Given records:
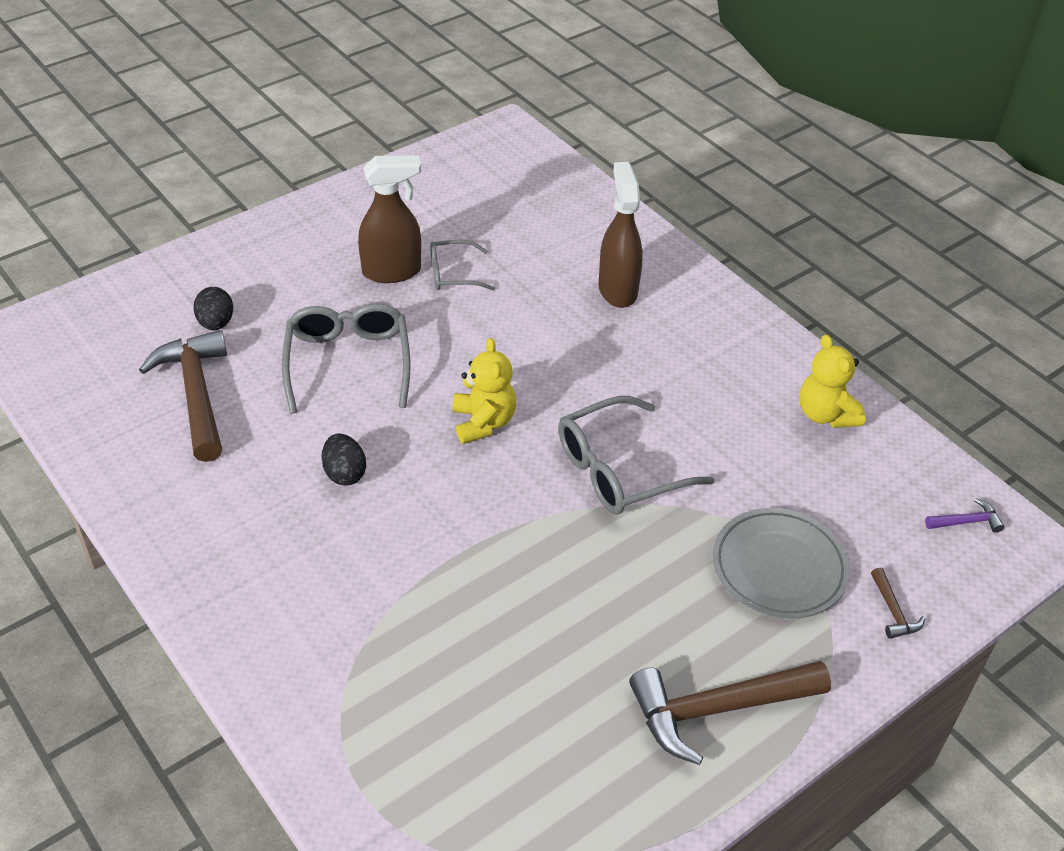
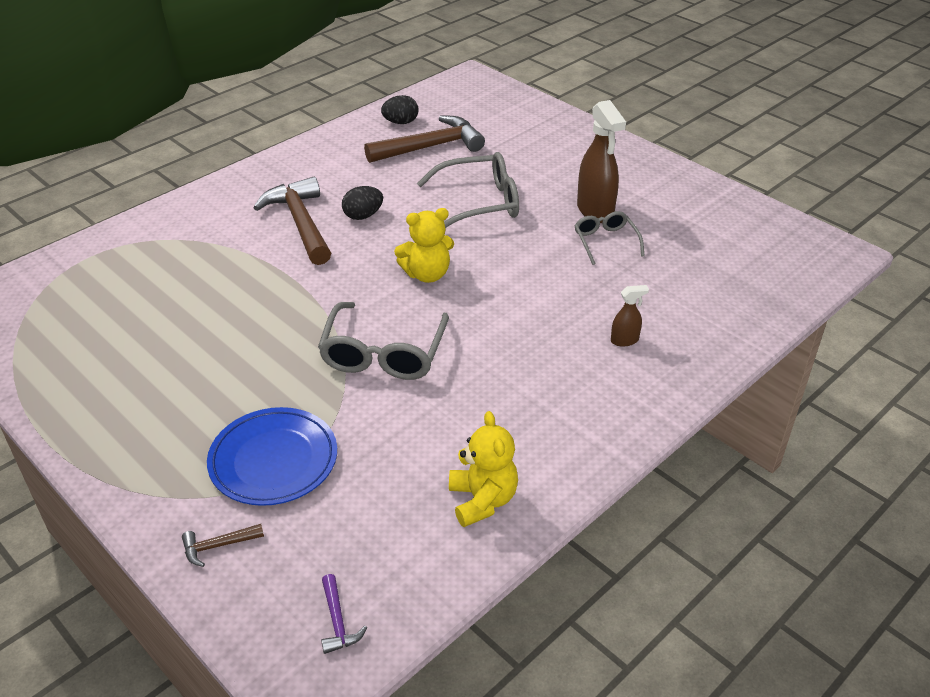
camera: 85 degrees right, 5 degrees down
(216, 323) = (505, 143): black egg -> black egg (400, 122)
(617, 290) = (625, 340): brown spray bottle -> brown spray bottle, size x0.49
(619, 470) = (384, 353): grey glasses -> grey glasses turned 135 degrees counterclockwise
(717, 709) = (126, 420): brown hammer -> brown hammer (300, 223)
(779, 567) = (273, 460): grey plate -> blue plate
(825, 414) = (482, 500): yellow teddy bear -> yellow teddy bear turned 105 degrees clockwise

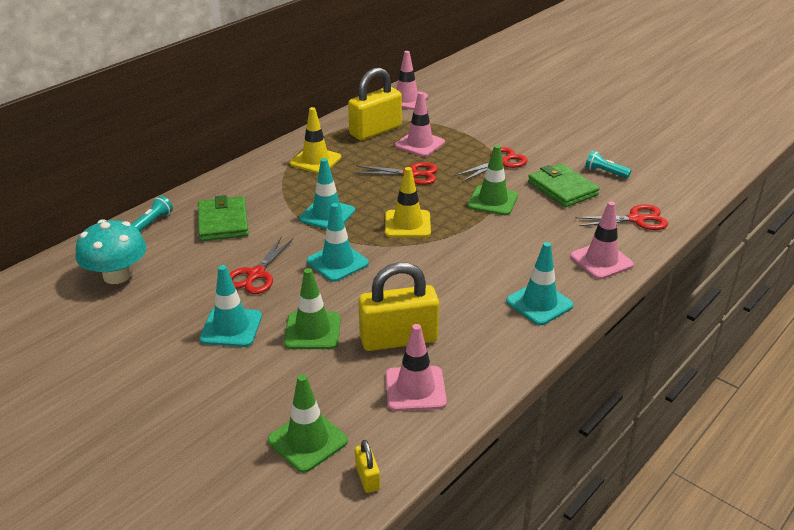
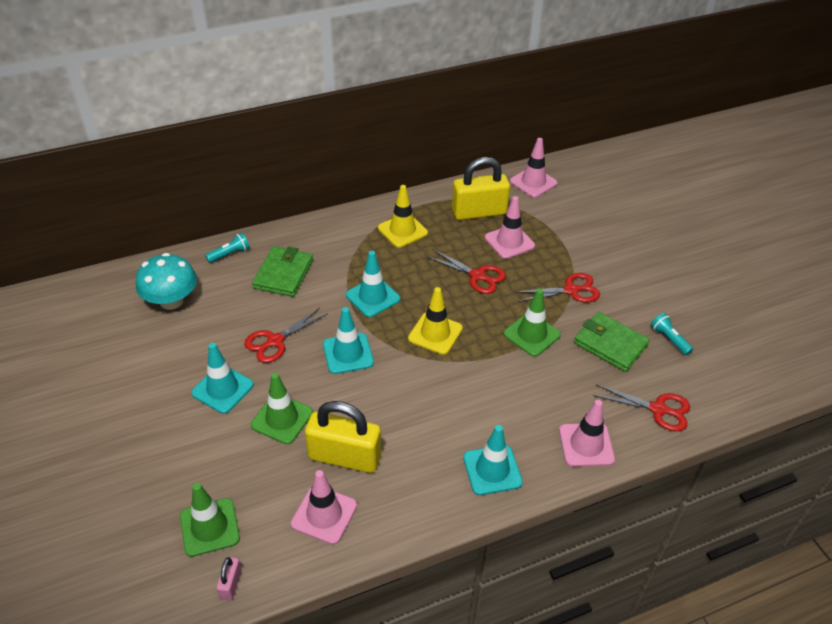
camera: 25 degrees right, 10 degrees up
(367, 477) = (231, 584): yellow padlock -> pink padlock
(562, 189) = (610, 344): green wallet -> green wallet turned 45 degrees counterclockwise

Job:
Only the pictures are to be left out; print every other part of the listing exactly.

Answer for the task:
camera: 85 degrees right, 5 degrees down
(216, 323) = (505, 143): black egg -> black egg (400, 122)
(617, 290) = (625, 340): brown spray bottle -> brown spray bottle, size x0.49
(619, 470) = (384, 353): grey glasses -> grey glasses turned 135 degrees counterclockwise
(717, 709) = (126, 420): brown hammer -> brown hammer (300, 223)
(779, 567) = (273, 460): grey plate -> blue plate
(825, 414) = (482, 500): yellow teddy bear -> yellow teddy bear turned 105 degrees clockwise

camera: 25 degrees right, 10 degrees up
(367, 477) = (231, 584): yellow padlock -> pink padlock
(562, 189) = (610, 344): green wallet -> green wallet turned 45 degrees counterclockwise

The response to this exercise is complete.